A faithful copy of each record is required, minus the images.

:::::

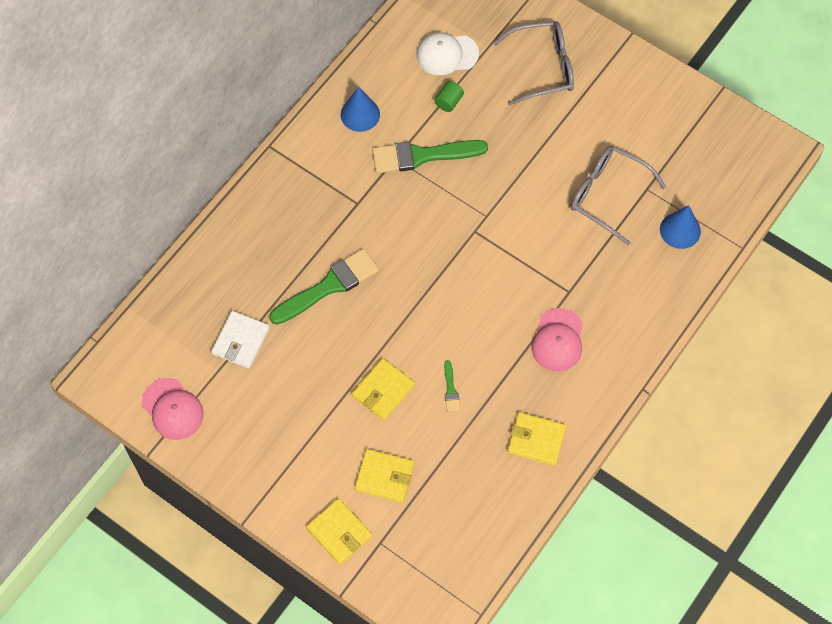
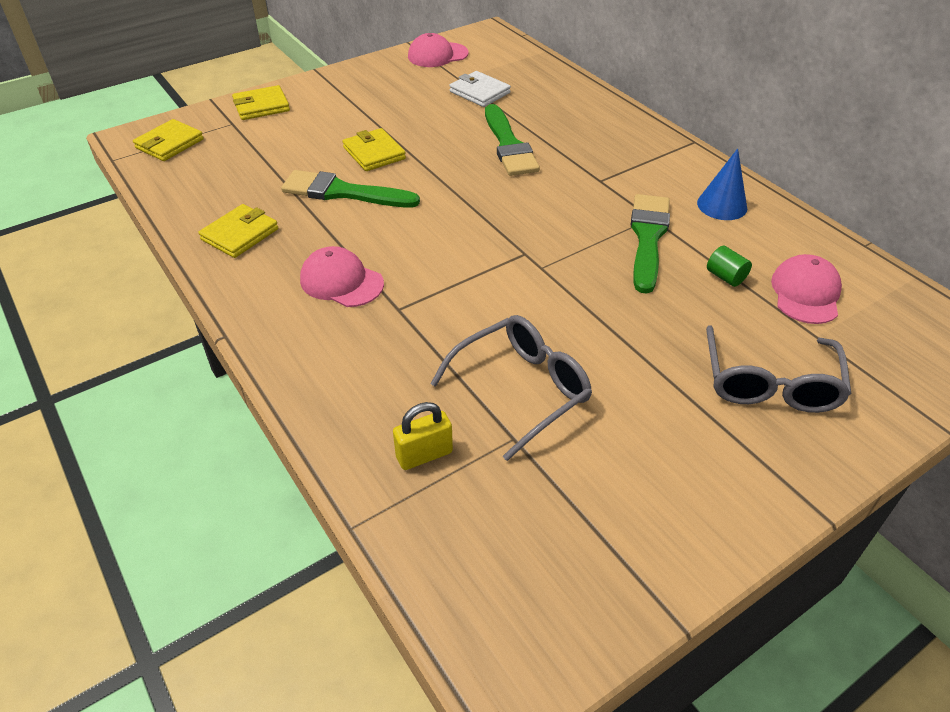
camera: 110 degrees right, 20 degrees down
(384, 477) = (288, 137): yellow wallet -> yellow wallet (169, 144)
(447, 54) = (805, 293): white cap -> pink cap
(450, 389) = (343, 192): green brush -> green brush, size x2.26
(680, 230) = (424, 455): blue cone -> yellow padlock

:::::

SOLUTION TO THIS EXERCISE:
camera: 110 degrees right, 20 degrees down
(384, 477) = (288, 137): yellow wallet -> yellow wallet (169, 144)
(447, 54) = (805, 293): white cap -> pink cap
(450, 389) = (343, 192): green brush -> green brush, size x2.26
(680, 230) = (424, 455): blue cone -> yellow padlock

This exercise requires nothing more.